Print the listing exactly as it stands. Skip every picture.

◇ ◇ ◇ ◇ ◇

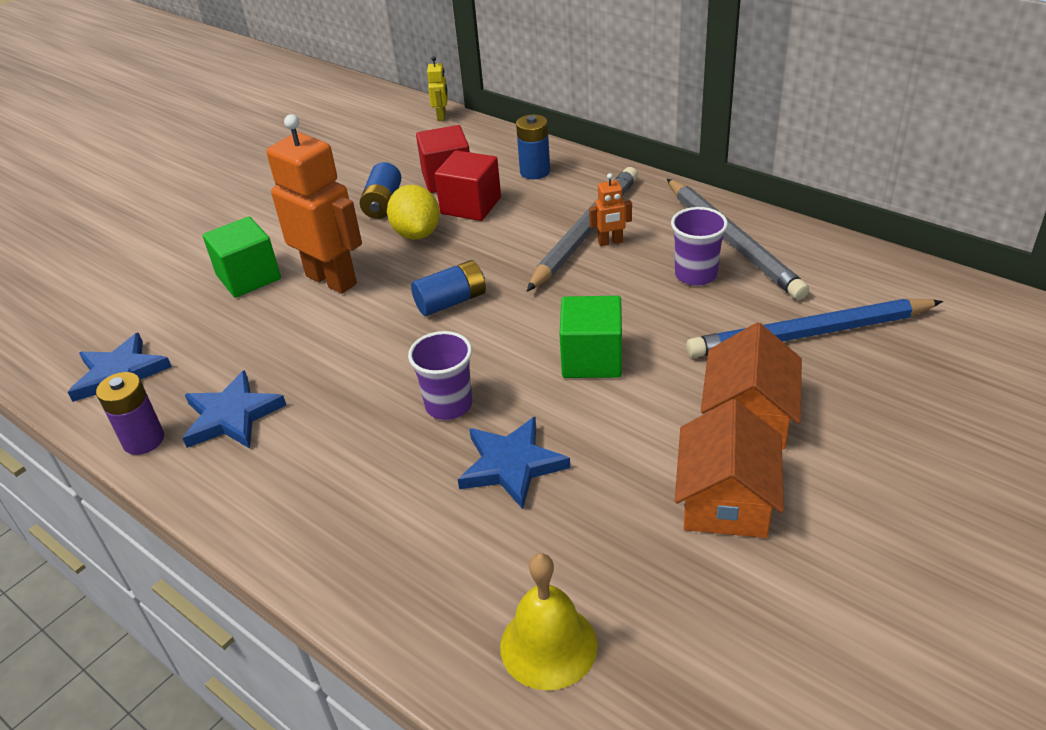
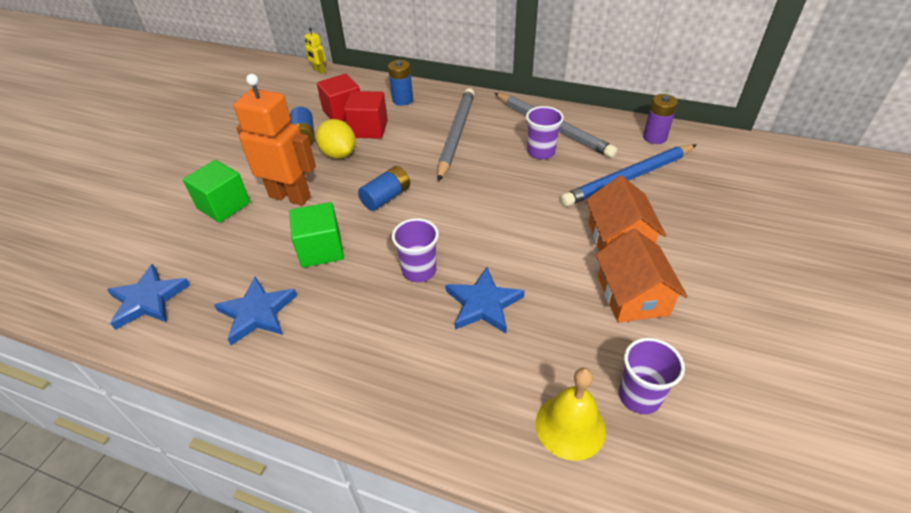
camera: 20 degrees left, 5 degrees up
(143, 440) = (191, 347): purple battery -> purple battery (654, 137)
(442, 116) = (319, 71): yellow robot -> yellow robot turned 150 degrees clockwise
(592, 359) = (502, 219): green cube -> green cube (321, 249)
(610, 242) = (476, 139): orange robot -> none
(663, 632) = (639, 396): none -> purple cup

◇ ◇ ◇ ◇ ◇

| FINISHED TASK |
camera: 20 degrees left, 5 degrees up
(143, 440) = (191, 347): purple battery -> purple battery (654, 137)
(442, 116) = (319, 71): yellow robot -> yellow robot turned 150 degrees clockwise
(592, 359) = (502, 219): green cube -> green cube (321, 249)
(610, 242) = (476, 139): orange robot -> none
(663, 632) = (639, 396): none -> purple cup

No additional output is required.